:: Task instructions ::
Give back the listing in full and exactly, leaving out the images.

------ Records provided

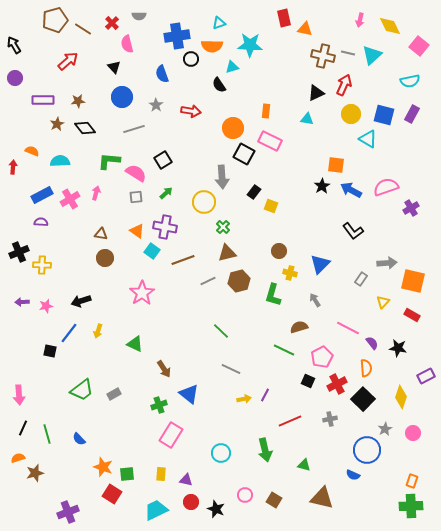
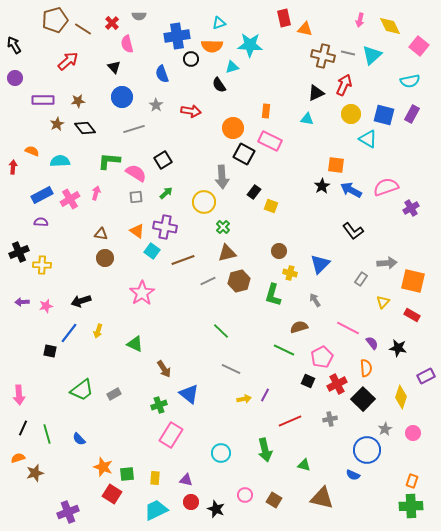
yellow rectangle at (161, 474): moved 6 px left, 4 px down
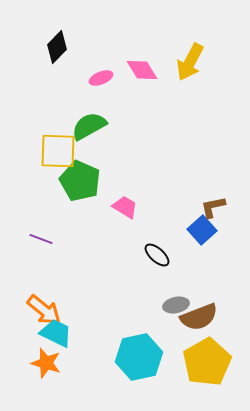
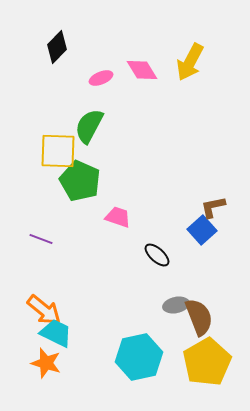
green semicircle: rotated 33 degrees counterclockwise
pink trapezoid: moved 7 px left, 10 px down; rotated 12 degrees counterclockwise
brown semicircle: rotated 90 degrees counterclockwise
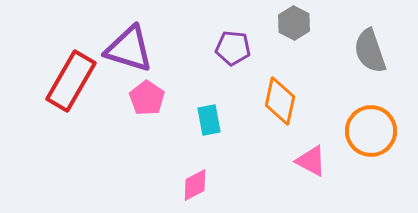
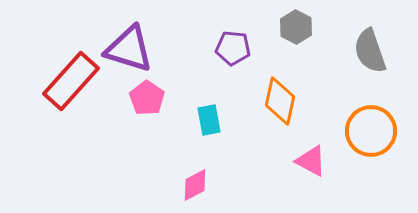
gray hexagon: moved 2 px right, 4 px down
red rectangle: rotated 12 degrees clockwise
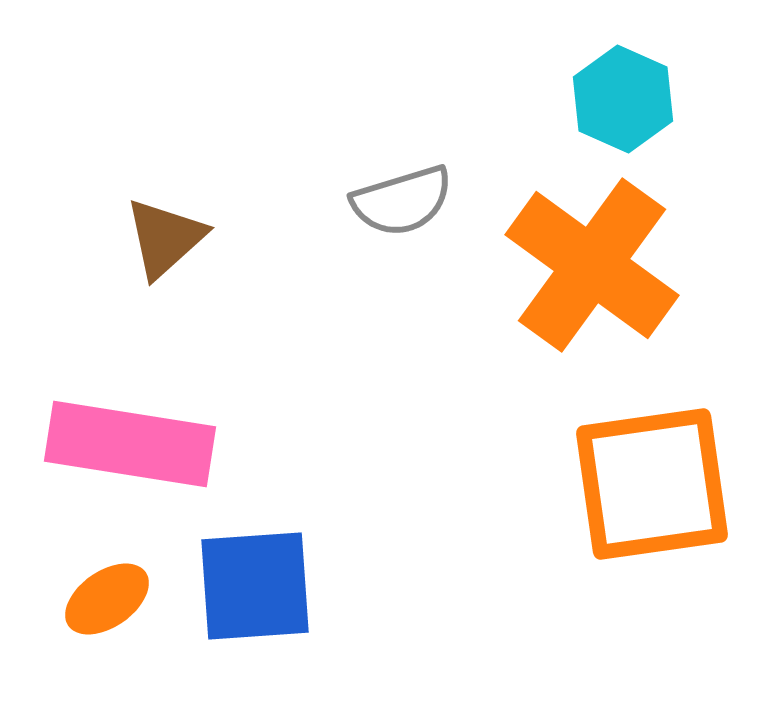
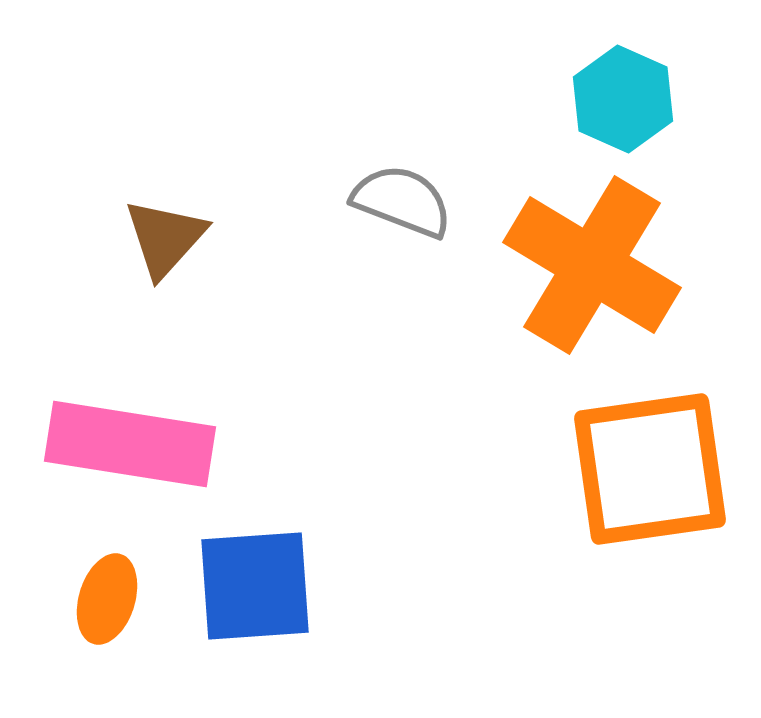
gray semicircle: rotated 142 degrees counterclockwise
brown triangle: rotated 6 degrees counterclockwise
orange cross: rotated 5 degrees counterclockwise
orange square: moved 2 px left, 15 px up
orange ellipse: rotated 38 degrees counterclockwise
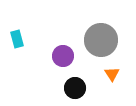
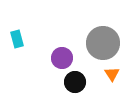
gray circle: moved 2 px right, 3 px down
purple circle: moved 1 px left, 2 px down
black circle: moved 6 px up
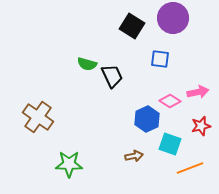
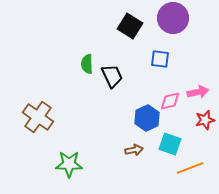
black square: moved 2 px left
green semicircle: rotated 72 degrees clockwise
pink diamond: rotated 45 degrees counterclockwise
blue hexagon: moved 1 px up
red star: moved 4 px right, 6 px up
brown arrow: moved 6 px up
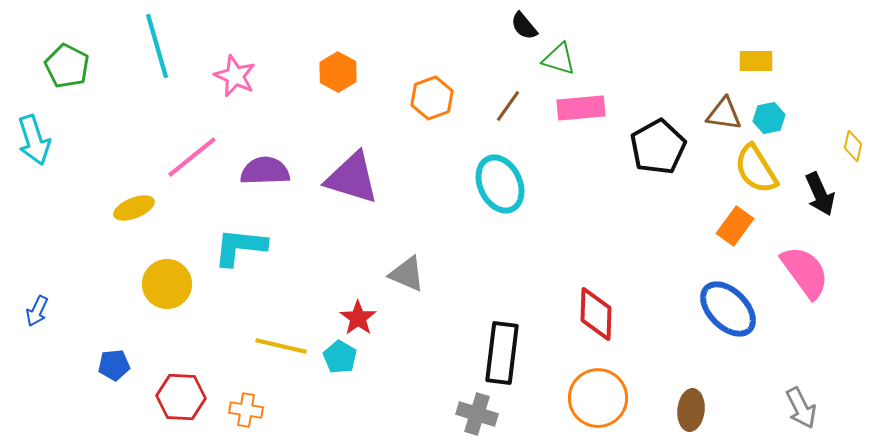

------------

:: Answer box ::
yellow rectangle at (161, 474): moved 6 px left, 4 px down
green semicircle: rotated 33 degrees counterclockwise
pink trapezoid: moved 7 px left, 10 px down; rotated 12 degrees counterclockwise
brown semicircle: rotated 90 degrees counterclockwise
gray hexagon: moved 2 px right, 4 px down
red rectangle: rotated 12 degrees clockwise
gray semicircle: rotated 142 degrees counterclockwise
brown triangle: rotated 6 degrees counterclockwise
orange cross: rotated 5 degrees counterclockwise
orange square: moved 2 px left, 15 px up
orange ellipse: rotated 38 degrees counterclockwise
gray circle: moved 2 px right, 3 px down
purple circle: moved 1 px left, 2 px down
black circle: moved 6 px up
black square: moved 2 px left
green semicircle: rotated 72 degrees clockwise
pink diamond: rotated 45 degrees counterclockwise
blue hexagon: moved 1 px up
red star: moved 4 px right, 6 px up
brown arrow: moved 6 px up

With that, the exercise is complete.